- Problem to work on
Reproduce the records exactly, beginning with their first line and ending with the line that contains "camera: 85 degrees right, 5 degrees up", and output nothing more.

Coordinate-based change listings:

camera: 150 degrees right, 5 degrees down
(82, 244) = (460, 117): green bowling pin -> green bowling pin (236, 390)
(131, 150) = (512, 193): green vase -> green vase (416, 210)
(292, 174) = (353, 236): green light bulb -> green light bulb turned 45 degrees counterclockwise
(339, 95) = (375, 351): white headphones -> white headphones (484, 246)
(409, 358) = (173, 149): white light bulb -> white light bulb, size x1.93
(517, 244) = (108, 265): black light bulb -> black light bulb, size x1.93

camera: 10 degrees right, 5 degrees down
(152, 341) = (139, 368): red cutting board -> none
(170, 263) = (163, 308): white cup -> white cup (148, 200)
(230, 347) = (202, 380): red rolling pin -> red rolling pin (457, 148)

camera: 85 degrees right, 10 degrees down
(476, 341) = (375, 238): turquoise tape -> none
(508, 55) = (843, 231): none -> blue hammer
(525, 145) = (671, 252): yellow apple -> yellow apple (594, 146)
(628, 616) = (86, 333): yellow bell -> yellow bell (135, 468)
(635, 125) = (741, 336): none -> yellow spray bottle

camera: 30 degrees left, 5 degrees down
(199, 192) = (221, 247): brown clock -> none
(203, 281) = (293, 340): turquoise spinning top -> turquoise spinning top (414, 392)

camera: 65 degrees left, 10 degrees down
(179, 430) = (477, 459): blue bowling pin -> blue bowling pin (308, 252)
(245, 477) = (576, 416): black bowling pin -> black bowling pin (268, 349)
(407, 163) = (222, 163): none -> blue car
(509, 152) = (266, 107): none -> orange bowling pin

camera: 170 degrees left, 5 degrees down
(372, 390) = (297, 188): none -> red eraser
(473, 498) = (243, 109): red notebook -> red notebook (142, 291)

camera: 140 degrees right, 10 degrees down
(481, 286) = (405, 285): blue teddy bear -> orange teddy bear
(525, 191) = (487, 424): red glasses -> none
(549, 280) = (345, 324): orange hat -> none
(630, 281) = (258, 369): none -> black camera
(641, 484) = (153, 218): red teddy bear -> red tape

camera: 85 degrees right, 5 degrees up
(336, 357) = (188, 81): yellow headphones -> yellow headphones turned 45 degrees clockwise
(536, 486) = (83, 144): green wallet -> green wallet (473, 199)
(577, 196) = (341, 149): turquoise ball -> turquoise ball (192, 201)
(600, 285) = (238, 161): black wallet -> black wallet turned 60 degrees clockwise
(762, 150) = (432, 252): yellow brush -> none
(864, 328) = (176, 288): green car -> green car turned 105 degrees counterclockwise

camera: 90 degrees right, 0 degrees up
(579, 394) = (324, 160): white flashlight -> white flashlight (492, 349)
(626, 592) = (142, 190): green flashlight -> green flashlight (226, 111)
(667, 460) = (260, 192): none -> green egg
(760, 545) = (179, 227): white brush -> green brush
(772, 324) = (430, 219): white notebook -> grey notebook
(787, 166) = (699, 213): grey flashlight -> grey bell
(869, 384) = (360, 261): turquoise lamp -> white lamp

- Result of this task
camera: 150 degrees right, 5 degrees down
(82, 244) = (460, 117): green bowling pin -> green bowling pin (236, 390)
(131, 150) = (512, 193): green vase -> green vase (416, 210)
(292, 174) = (353, 236): green light bulb -> green light bulb turned 45 degrees counterclockwise
(339, 95) = (375, 351): white headphones -> white headphones (484, 246)
(409, 358) = (173, 149): white light bulb -> white light bulb, size x1.93
(517, 244) = (108, 265): black light bulb -> black light bulb, size x1.93

camera: 10 degrees right, 5 degrees down
(152, 341) = (139, 368): red cutting board -> none
(170, 263) = (163, 308): white cup -> white cup (148, 200)
(230, 347) = (202, 380): red rolling pin -> red rolling pin (457, 148)

camera: 85 degrees right, 10 degrees down
(476, 341) = (375, 238): turquoise tape -> none
(508, 55) = (843, 231): none -> blue hammer
(525, 145) = (671, 252): yellow apple -> yellow apple (594, 146)
(628, 616) = (86, 333): yellow bell -> yellow bell (135, 468)
(635, 125) = (741, 336): none -> yellow spray bottle

camera: 30 degrees left, 5 degrees down
(199, 192) = (221, 247): brown clock -> none
(203, 281) = (293, 340): turquoise spinning top -> turquoise spinning top (414, 392)

camera: 65 degrees left, 10 degrees down
(179, 430) = (477, 459): blue bowling pin -> blue bowling pin (308, 252)
(245, 477) = (576, 416): black bowling pin -> black bowling pin (268, 349)
(407, 163) = (222, 163): none -> blue car
(509, 152) = (266, 107): none -> orange bowling pin

camera: 170 degrees left, 5 degrees down
(372, 390) = (297, 188): none -> red eraser
(473, 498) = (243, 109): red notebook -> red notebook (142, 291)

camera: 140 degrees right, 10 degrees down
(481, 286) = (405, 285): blue teddy bear -> orange teddy bear
(525, 191) = (487, 424): red glasses -> none
(549, 280) = (345, 324): orange hat -> none
(630, 281) = (258, 369): none -> black camera
(641, 484) = (153, 218): red teddy bear -> red tape

camera: 85 degrees right, 5 degrees up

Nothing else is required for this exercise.